◆ **Extracted entries**:
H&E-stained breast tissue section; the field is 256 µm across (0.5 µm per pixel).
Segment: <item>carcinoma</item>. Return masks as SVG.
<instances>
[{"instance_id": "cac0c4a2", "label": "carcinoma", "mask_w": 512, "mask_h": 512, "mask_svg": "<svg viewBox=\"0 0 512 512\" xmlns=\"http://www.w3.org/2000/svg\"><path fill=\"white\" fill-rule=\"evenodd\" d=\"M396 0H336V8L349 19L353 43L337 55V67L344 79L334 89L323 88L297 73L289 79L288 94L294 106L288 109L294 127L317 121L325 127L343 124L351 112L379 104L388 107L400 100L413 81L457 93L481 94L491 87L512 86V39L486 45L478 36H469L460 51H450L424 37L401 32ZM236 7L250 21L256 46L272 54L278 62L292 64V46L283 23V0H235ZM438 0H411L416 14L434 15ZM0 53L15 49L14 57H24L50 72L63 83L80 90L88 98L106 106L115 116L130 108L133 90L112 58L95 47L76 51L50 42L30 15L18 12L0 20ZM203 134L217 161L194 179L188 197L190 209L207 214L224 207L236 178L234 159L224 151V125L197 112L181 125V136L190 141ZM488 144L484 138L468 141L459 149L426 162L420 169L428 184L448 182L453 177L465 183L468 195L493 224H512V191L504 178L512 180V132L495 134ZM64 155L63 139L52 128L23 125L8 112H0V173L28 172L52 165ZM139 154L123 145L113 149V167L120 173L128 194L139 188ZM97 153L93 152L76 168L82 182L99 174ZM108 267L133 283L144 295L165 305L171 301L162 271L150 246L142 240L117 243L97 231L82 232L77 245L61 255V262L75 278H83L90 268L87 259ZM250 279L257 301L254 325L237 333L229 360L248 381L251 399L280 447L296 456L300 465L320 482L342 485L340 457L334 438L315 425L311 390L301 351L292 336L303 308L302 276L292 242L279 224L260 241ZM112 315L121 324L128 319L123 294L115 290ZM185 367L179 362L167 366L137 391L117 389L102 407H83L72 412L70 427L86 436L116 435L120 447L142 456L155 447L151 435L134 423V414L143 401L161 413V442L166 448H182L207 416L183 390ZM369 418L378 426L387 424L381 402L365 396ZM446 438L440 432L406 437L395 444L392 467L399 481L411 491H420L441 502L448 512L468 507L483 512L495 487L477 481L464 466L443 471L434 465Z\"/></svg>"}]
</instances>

◆ **Written request**:
Every line of the material must be returned exactly as it appears.

◆ **Exercise answer**:
H&E-stained breast tissue section; the field is 256 µm across (0.5 µm per pixel).
Segment: <item>carcinoma</item>. Return masks as SVG.
<instances>
[{"instance_id": "cac0c4a2", "label": "carcinoma", "mask_w": 512, "mask_h": 512, "mask_svg": "<svg viewBox=\"0 0 512 512\" xmlns=\"http://www.w3.org/2000/svg\"><path fill=\"white\" fill-rule=\"evenodd\" d=\"M396 0H336V8L349 19L353 43L337 55V67L344 79L334 89L323 88L297 73L289 79L288 94L294 106L288 109L294 127L317 121L325 127L343 124L351 112L379 104L388 107L400 100L413 81L457 93L481 94L491 87L512 86V39L486 45L478 36H469L460 51H450L424 37L401 32ZM236 7L250 21L256 46L272 54L278 62L292 64V46L283 23V0H235ZM438 0H411L416 14L434 15ZM0 53L15 49L14 57H24L50 72L63 83L80 90L88 98L106 106L115 116L130 108L133 90L112 58L95 47L76 51L50 42L30 15L18 12L0 20ZM203 134L217 161L194 179L188 197L190 209L207 214L224 207L236 178L234 159L224 151V125L197 112L181 125V136L190 141ZM488 144L484 138L468 141L459 149L426 162L420 169L428 184L448 182L453 177L465 183L468 195L493 224H512V191L504 178L512 180V132L495 134ZM64 155L63 139L52 128L23 125L8 112H0V173L28 172L52 165ZM139 154L123 145L113 149V167L120 173L128 194L139 188ZM97 153L93 152L76 168L82 182L99 174ZM108 267L133 283L144 295L165 305L171 301L162 271L150 246L142 240L117 243L97 231L82 232L77 245L61 255V262L75 278H83L90 268L87 259ZM250 279L257 301L254 325L237 333L229 360L248 381L251 399L280 447L296 456L300 465L320 482L342 485L340 457L334 438L315 425L311 390L301 351L292 336L303 308L302 276L292 242L279 224L260 241ZM112 315L121 324L128 319L123 294L115 290ZM185 367L179 362L167 366L137 391L117 389L102 407H83L72 412L70 427L86 436L116 435L120 447L142 456L155 447L151 435L134 423V414L143 401L161 413V442L166 448H182L207 416L183 390ZM369 418L378 426L387 424L381 402L365 396ZM446 438L440 432L406 437L395 444L392 467L399 481L411 491H420L441 502L448 512L468 507L483 512L495 487L477 481L464 466L443 471L434 465Z\"/></svg>"}]
</instances>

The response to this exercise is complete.